Work task:
Keep the wording of every entry exactly as it is while leaving the pictures out of your copy.

Study material:
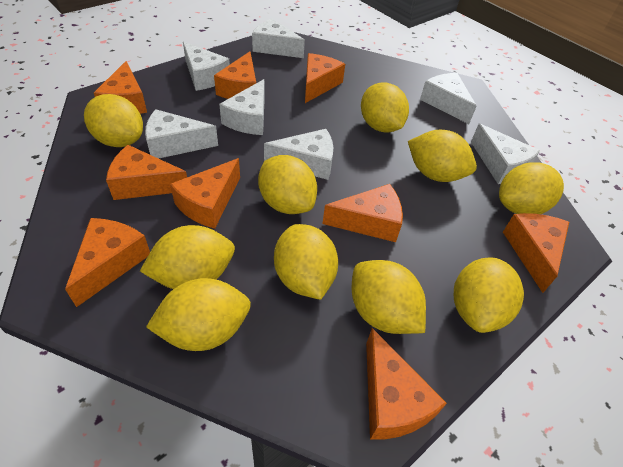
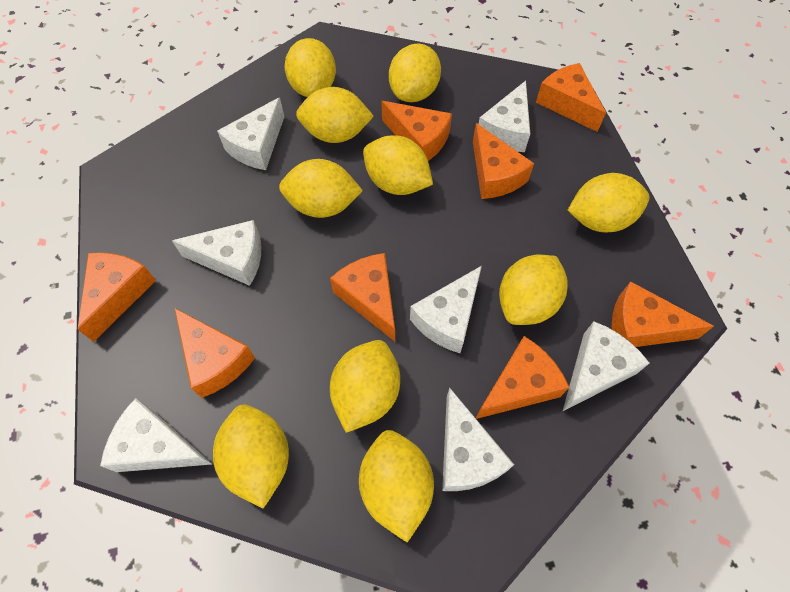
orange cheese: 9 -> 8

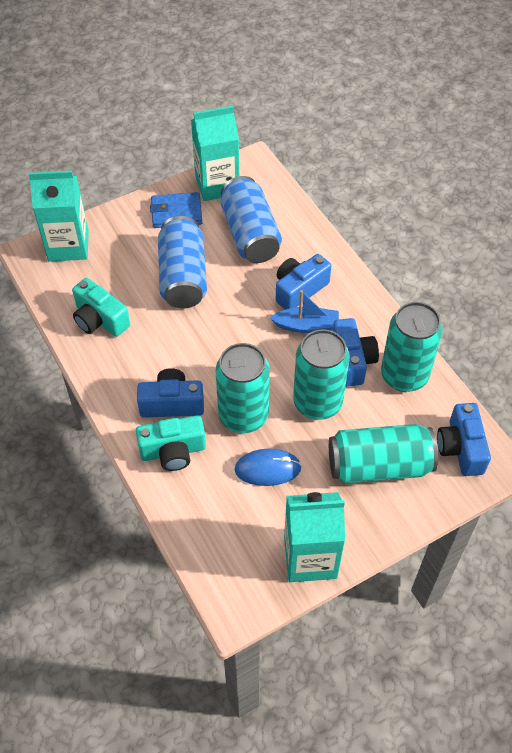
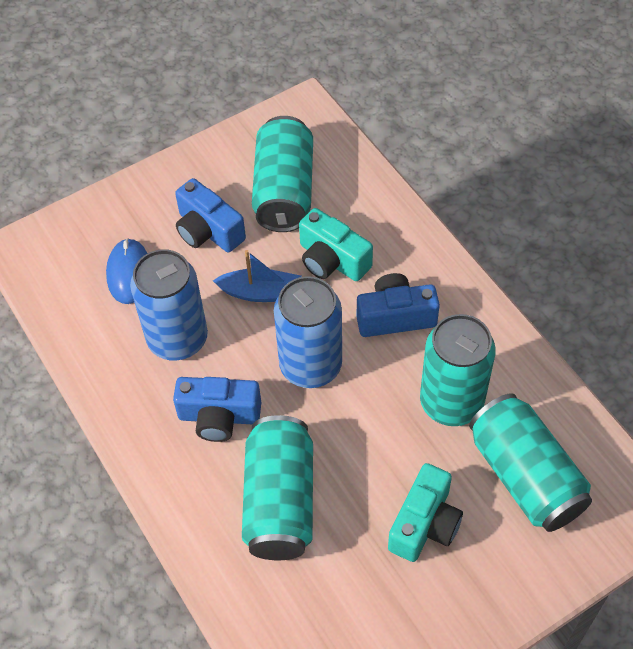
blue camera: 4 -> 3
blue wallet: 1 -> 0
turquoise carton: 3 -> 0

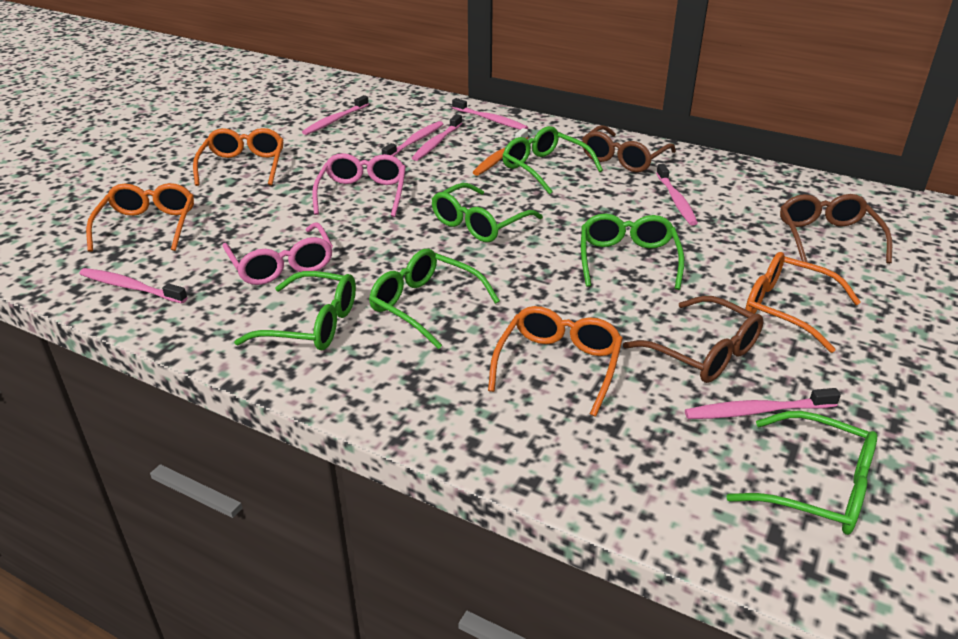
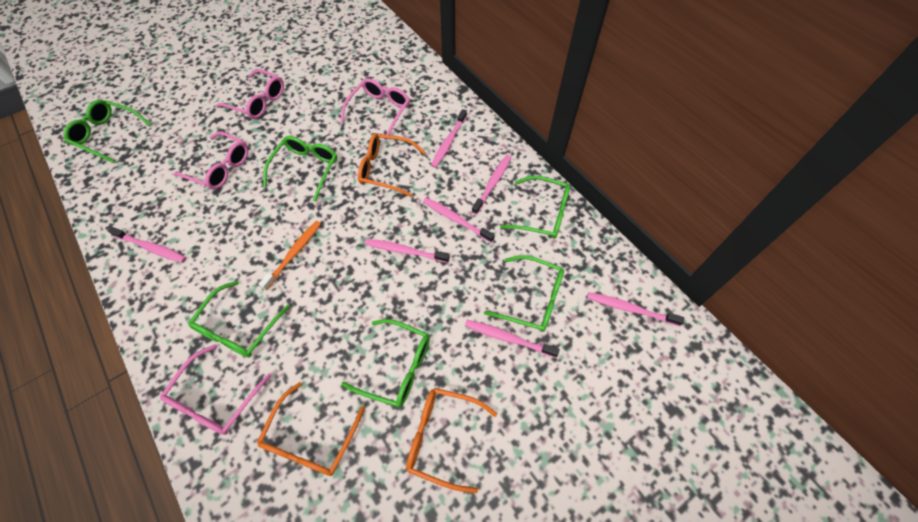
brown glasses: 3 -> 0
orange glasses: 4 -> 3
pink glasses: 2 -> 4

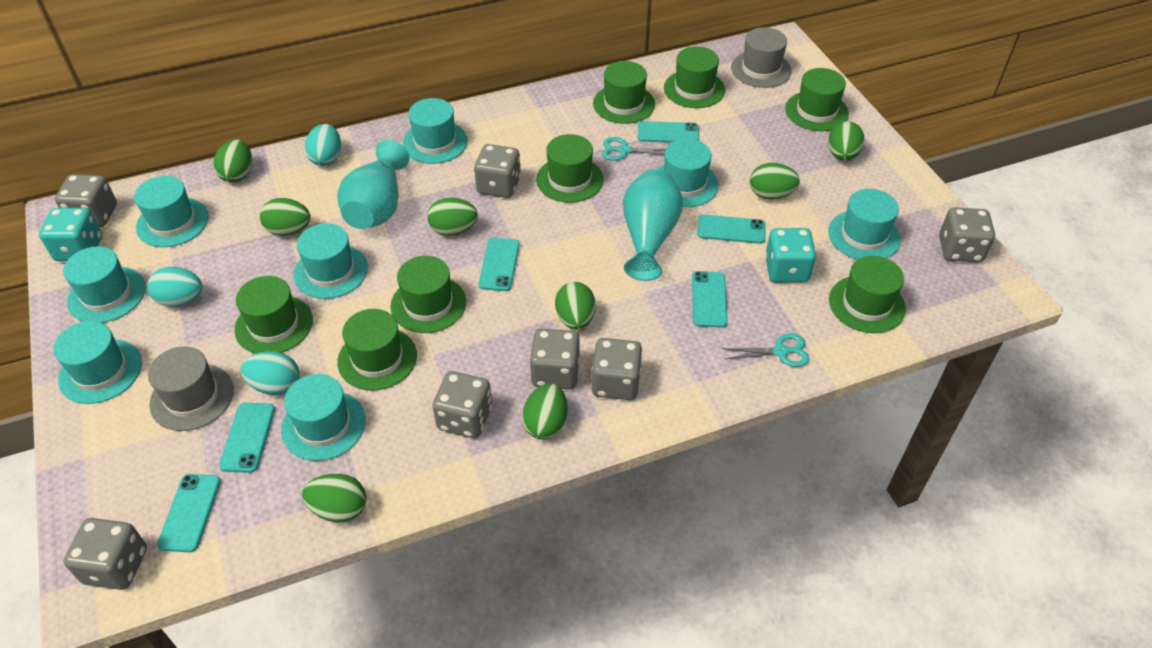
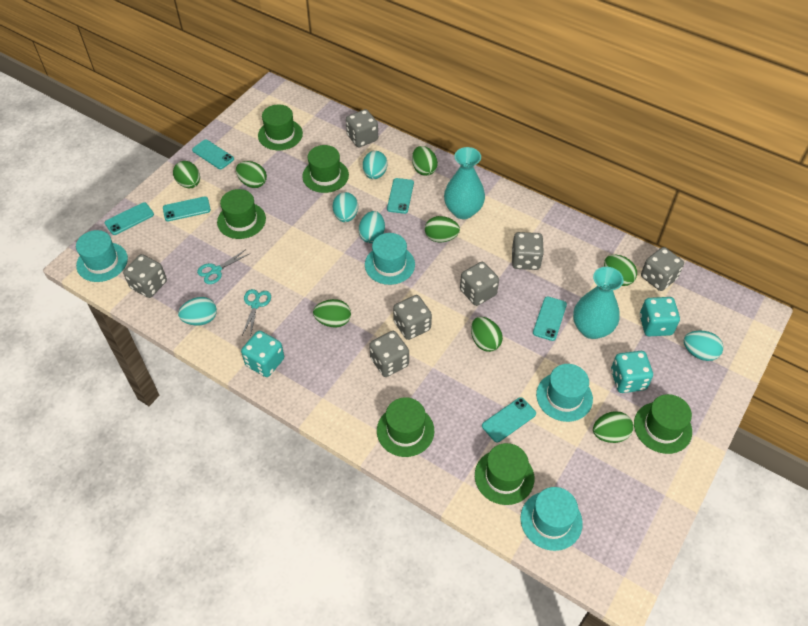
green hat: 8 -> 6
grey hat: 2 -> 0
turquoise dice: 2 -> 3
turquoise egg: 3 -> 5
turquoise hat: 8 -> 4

Answer area:
orange cheese: 9 -> 8

blue camera: 4 -> 3
blue wallet: 1 -> 0
turquoise carton: 3 -> 0

brown glasses: 3 -> 0
orange glasses: 4 -> 3
pink glasses: 2 -> 4

green hat: 8 -> 6
grey hat: 2 -> 0
turquoise dice: 2 -> 3
turquoise egg: 3 -> 5
turquoise hat: 8 -> 4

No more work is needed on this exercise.